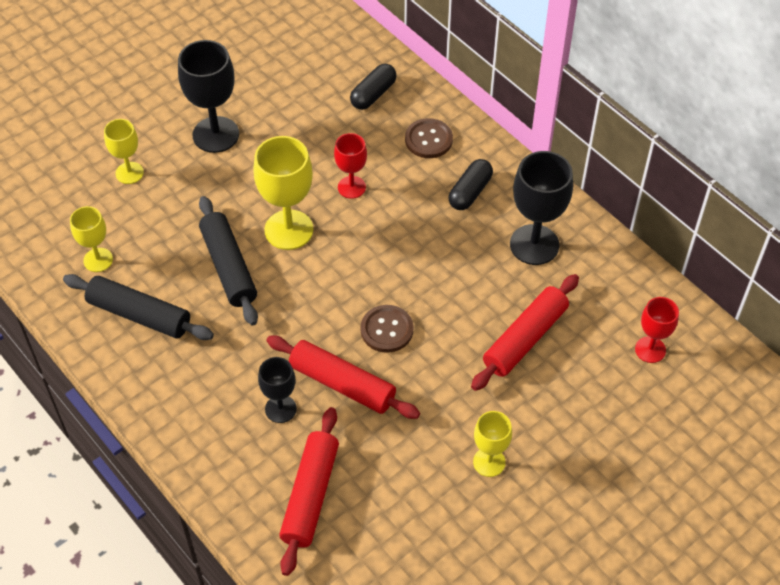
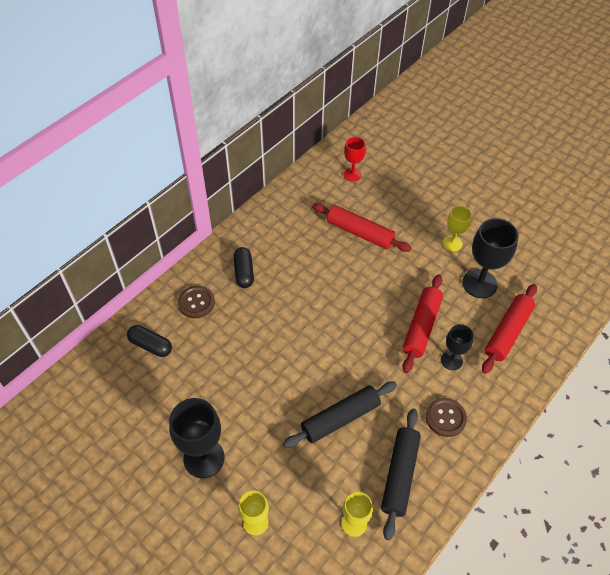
camera: 100 degrees left, 0 degrees up
yellow goblet [253,136,313,250] -> none
red rolling pin [279,407,339,576] -> red rolling pin turned 60 degrees counterclockwise [482,284,537,374]
red goblet [334,133,367,199] -> none
brown button [361,305,413,353] -> brown button moved to [426,398,467,437]
black capsule [449,159,493,210] -> black capsule turned 60 degrees clockwise [234,247,254,288]
black goblet [510,151,573,265] -> black goblet moved to [462,218,519,298]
= = = =
◆ EXERCISE PROMPT
Which lines of the records above contain the word "none"? Show each of them.

◆ SOLUTION TO THIS EXERCISE
yellow goblet [253,136,313,250] -> none
red goblet [334,133,367,199] -> none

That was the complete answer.